Task instructions
Work through the records that follow and return each line containing the word "moved".

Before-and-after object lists
=== Begin Enclosure ===

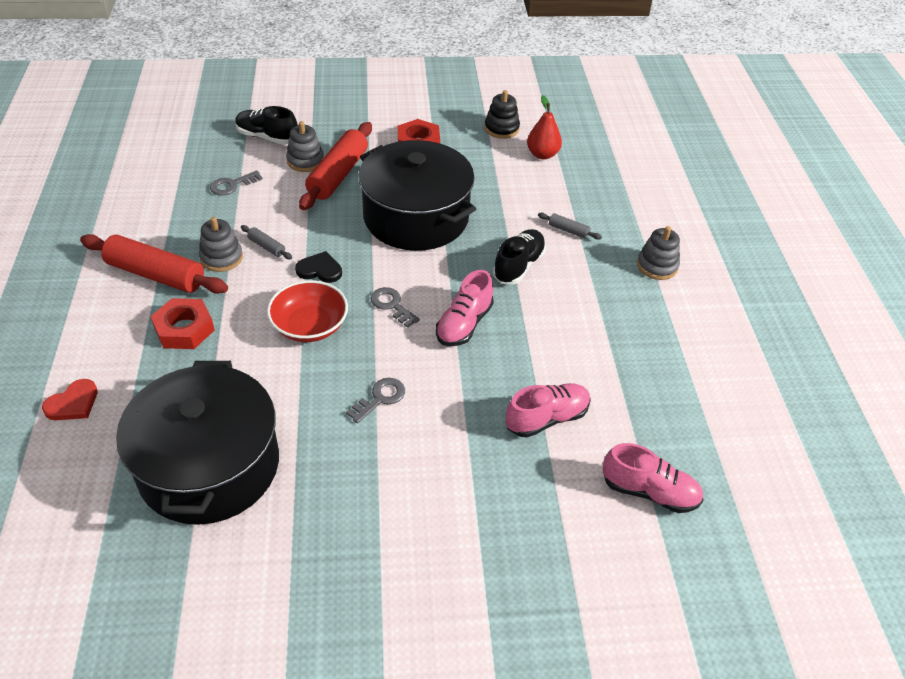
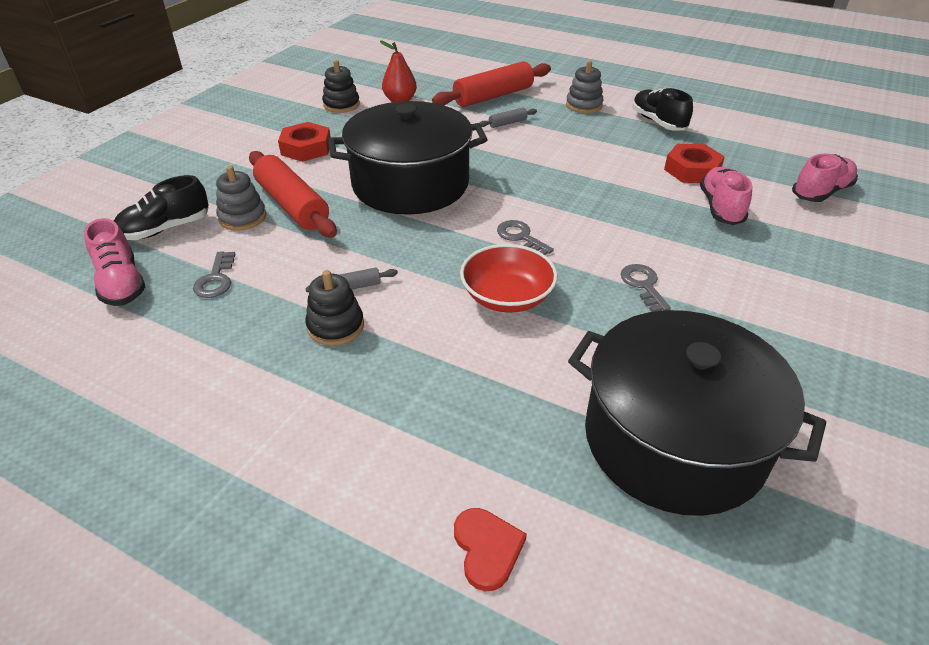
camera: 55 degrees left, 5 degrees down
red rolling pin [80,234,228,294] -> red rolling pin moved to [432,61,551,107]
red nut [150,298,215,349] -> red nut moved to [664,144,725,183]
grey stacking toy [199,217,243,272] -> black stacking toy [306,270,364,346]
black heart [295,251,342,283] -> none
grey key [370,287,420,328] -> grey key turned 60 degrees clockwise [497,220,554,255]
pink shoe [436,270,494,346] -> pink shoe moved to [84,218,145,306]
black shoe [493,229,546,284] -> black shoe moved to [632,88,693,131]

=== End Enclosure ===

Task output
red rolling pin [80,234,228,294] -> red rolling pin moved to [432,61,551,107]
red nut [150,298,215,349] -> red nut moved to [664,144,725,183]
pink shoe [436,270,494,346] -> pink shoe moved to [84,218,145,306]
black shoe [493,229,546,284] -> black shoe moved to [632,88,693,131]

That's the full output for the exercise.